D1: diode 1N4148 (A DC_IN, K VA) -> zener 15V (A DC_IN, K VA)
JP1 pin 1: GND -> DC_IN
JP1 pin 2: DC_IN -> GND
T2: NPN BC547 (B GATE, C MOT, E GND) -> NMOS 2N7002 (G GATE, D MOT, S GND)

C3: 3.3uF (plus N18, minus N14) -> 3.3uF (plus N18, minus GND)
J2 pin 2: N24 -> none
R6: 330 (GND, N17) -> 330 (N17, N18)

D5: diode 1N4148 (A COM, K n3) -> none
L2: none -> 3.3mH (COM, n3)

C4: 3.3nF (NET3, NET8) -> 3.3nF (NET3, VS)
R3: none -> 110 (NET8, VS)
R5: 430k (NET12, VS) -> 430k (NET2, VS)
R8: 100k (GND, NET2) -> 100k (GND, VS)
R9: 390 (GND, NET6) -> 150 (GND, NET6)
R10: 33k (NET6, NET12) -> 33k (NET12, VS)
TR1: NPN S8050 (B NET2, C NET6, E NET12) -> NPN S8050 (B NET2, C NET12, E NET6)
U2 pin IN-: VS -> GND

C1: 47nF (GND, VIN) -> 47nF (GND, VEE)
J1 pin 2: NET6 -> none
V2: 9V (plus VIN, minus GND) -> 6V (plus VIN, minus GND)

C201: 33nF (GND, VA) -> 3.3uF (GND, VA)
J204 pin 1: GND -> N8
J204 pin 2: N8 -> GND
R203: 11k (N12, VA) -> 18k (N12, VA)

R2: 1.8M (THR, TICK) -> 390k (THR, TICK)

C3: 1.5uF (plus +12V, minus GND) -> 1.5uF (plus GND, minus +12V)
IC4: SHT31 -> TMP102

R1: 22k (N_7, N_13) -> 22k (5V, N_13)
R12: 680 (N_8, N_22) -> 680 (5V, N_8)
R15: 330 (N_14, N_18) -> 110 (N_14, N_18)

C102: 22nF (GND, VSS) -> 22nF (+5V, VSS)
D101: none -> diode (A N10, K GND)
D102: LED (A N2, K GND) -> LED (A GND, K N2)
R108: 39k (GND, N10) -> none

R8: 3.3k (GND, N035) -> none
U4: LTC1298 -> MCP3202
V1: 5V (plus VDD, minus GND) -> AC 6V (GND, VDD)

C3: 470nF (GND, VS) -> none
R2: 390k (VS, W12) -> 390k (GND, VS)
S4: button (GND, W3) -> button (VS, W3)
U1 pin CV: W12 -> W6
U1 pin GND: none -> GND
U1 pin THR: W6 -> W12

» **What is being asked**
The records above are to be written out again word for word.

» **Result of the exercise**
D1: diode 1N4148 (A DC_IN, K VA) -> zener 15V (A DC_IN, K VA)
JP1 pin 1: GND -> DC_IN
JP1 pin 2: DC_IN -> GND
T2: NPN BC547 (B GATE, C MOT, E GND) -> NMOS 2N7002 (G GATE, D MOT, S GND)

C3: 3.3uF (plus N18, minus N14) -> 3.3uF (plus N18, minus GND)
J2 pin 2: N24 -> none
R6: 330 (GND, N17) -> 330 (N17, N18)

D5: diode 1N4148 (A COM, K n3) -> none
L2: none -> 3.3mH (COM, n3)

C4: 3.3nF (NET3, NET8) -> 3.3nF (NET3, VS)
R3: none -> 110 (NET8, VS)
R5: 430k (NET12, VS) -> 430k (NET2, VS)
R8: 100k (GND, NET2) -> 100k (GND, VS)
R9: 390 (GND, NET6) -> 150 (GND, NET6)
R10: 33k (NET6, NET12) -> 33k (NET12, VS)
TR1: NPN S8050 (B NET2, C NET6, E NET12) -> NPN S8050 (B NET2, C NET12, E NET6)
U2 pin IN-: VS -> GND

C1: 47nF (GND, VIN) -> 47nF (GND, VEE)
J1 pin 2: NET6 -> none
V2: 9V (plus VIN, minus GND) -> 6V (plus VIN, minus GND)

C201: 33nF (GND, VA) -> 3.3uF (GND, VA)
J204 pin 1: GND -> N8
J204 pin 2: N8 -> GND
R203: 11k (N12, VA) -> 18k (N12, VA)

R2: 1.8M (THR, TICK) -> 390k (THR, TICK)

C3: 1.5uF (plus +12V, minus GND) -> 1.5uF (plus GND, minus +12V)
IC4: SHT31 -> TMP102

R1: 22k (N_7, N_13) -> 22k (5V, N_13)
R12: 680 (N_8, N_22) -> 680 (5V, N_8)
R15: 330 (N_14, N_18) -> 110 (N_14, N_18)

C102: 22nF (GND, VSS) -> 22nF (+5V, VSS)
D101: none -> diode (A N10, K GND)
D102: LED (A N2, K GND) -> LED (A GND, K N2)
R108: 39k (GND, N10) -> none

R8: 3.3k (GND, N035) -> none
U4: LTC1298 -> MCP3202
V1: 5V (plus VDD, minus GND) -> AC 6V (GND, VDD)

C3: 470nF (GND, VS) -> none
R2: 390k (VS, W12) -> 390k (GND, VS)
S4: button (GND, W3) -> button (VS, W3)
U1 pin CV: W12 -> W6
U1 pin GND: none -> GND
U1 pin THR: W6 -> W12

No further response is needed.